Work instruction -
Recreate the entire listing that appears below, exactly.

□ □ □ □ □

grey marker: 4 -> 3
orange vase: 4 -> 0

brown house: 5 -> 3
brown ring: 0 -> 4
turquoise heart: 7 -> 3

□ □ □ □ □

Written reply -
grey marker: 4 -> 3
orange vase: 4 -> 0

brown house: 5 -> 3
brown ring: 0 -> 4
turquoise heart: 7 -> 3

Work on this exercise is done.